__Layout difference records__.
"""
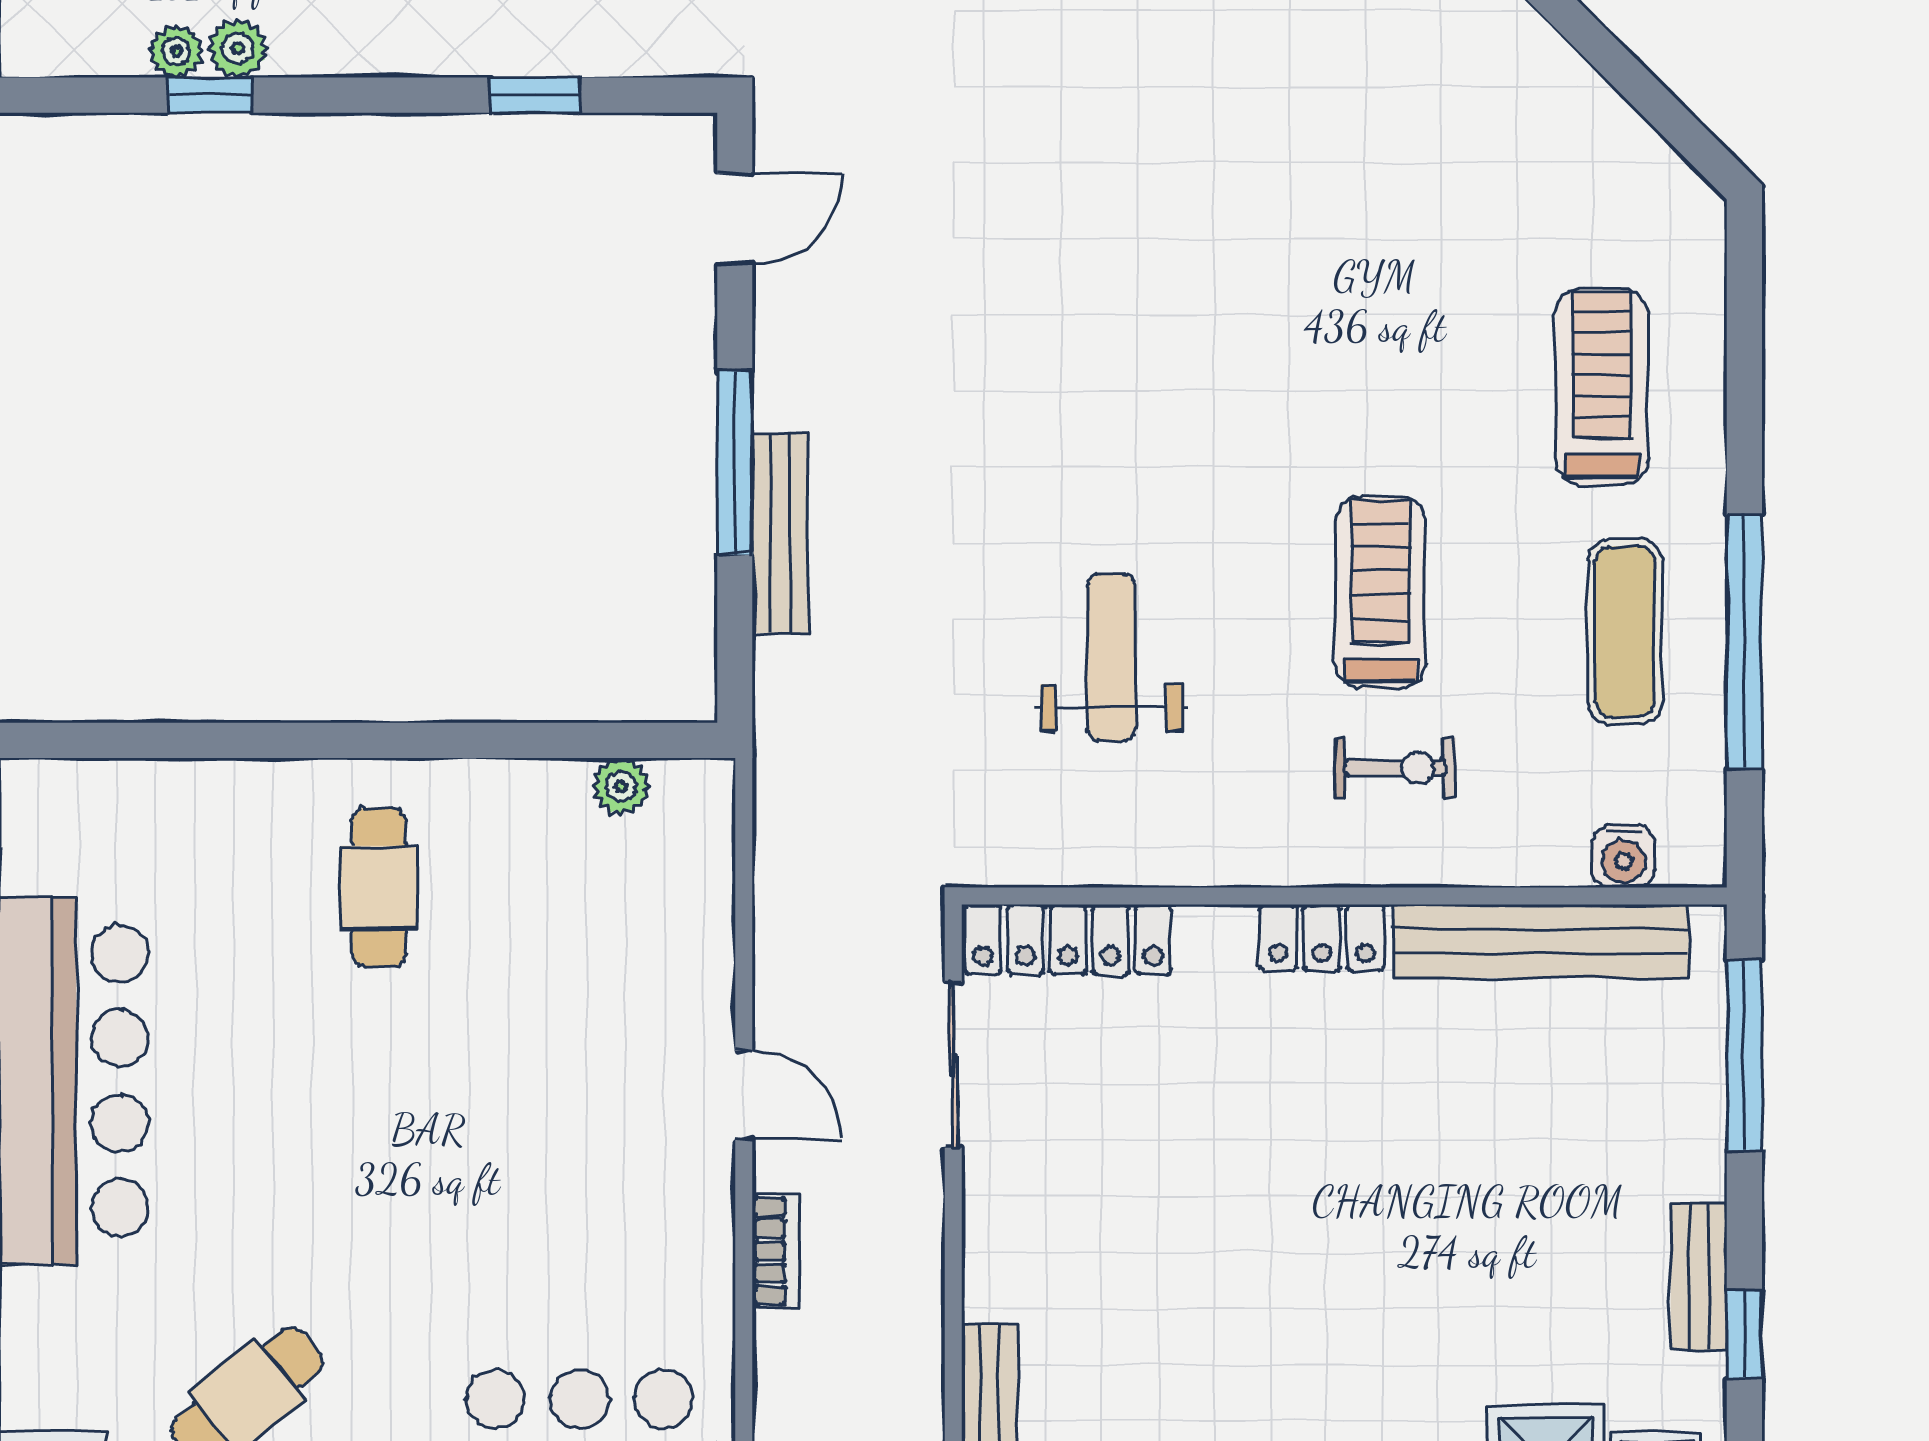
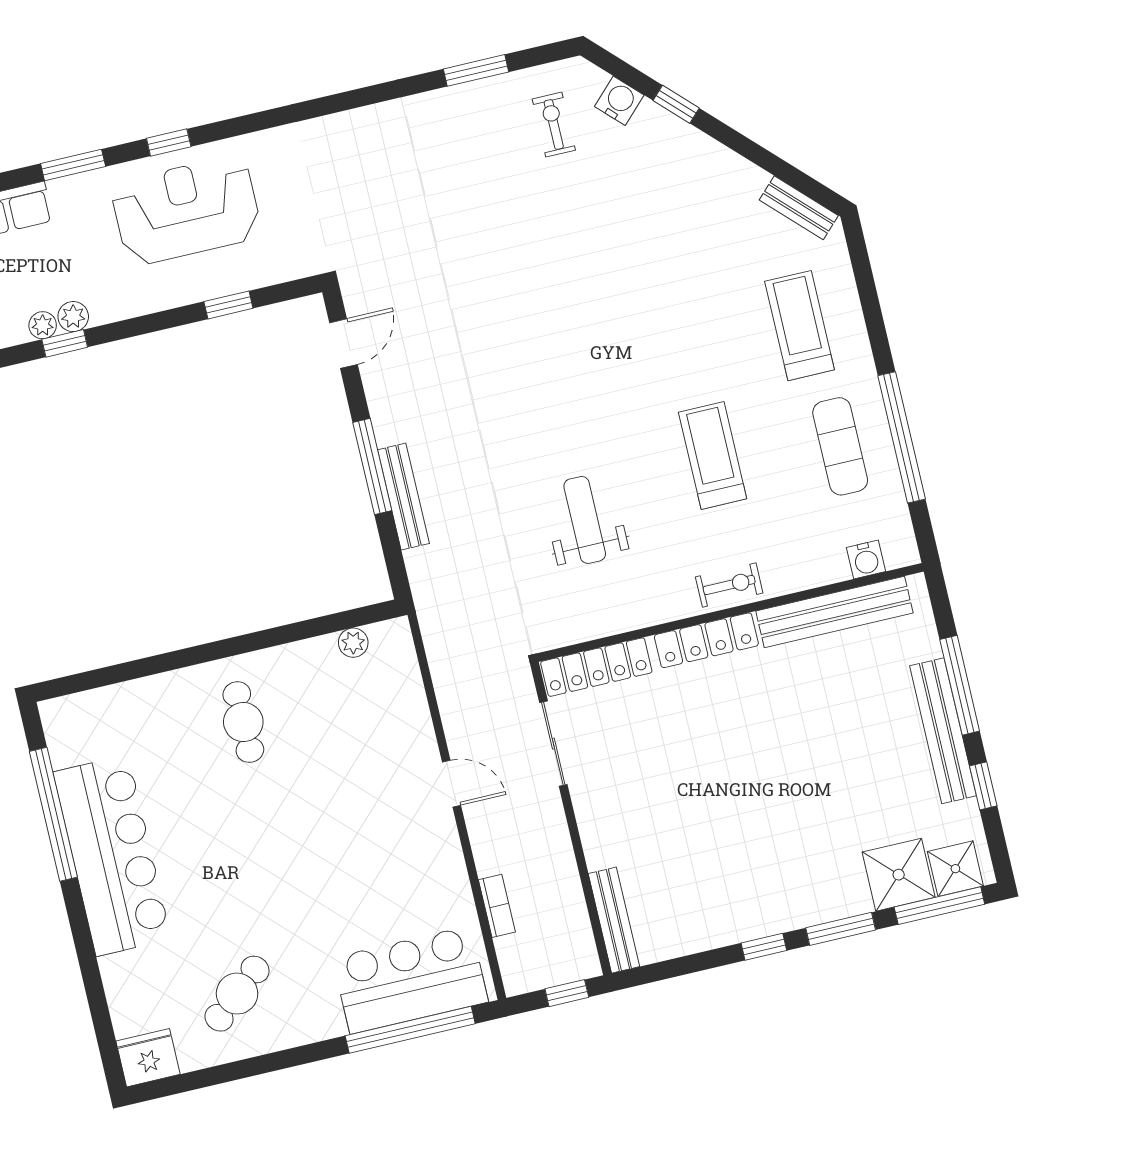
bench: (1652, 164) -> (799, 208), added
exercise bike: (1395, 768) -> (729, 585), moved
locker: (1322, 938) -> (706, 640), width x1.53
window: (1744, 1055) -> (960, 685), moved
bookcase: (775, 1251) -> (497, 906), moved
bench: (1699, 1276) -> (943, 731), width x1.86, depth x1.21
"""
__WHAT IS NEEDED__. How many lines of the data contain "width"? Work it out and give only the number.

__THE COMPLETED TASK__. 2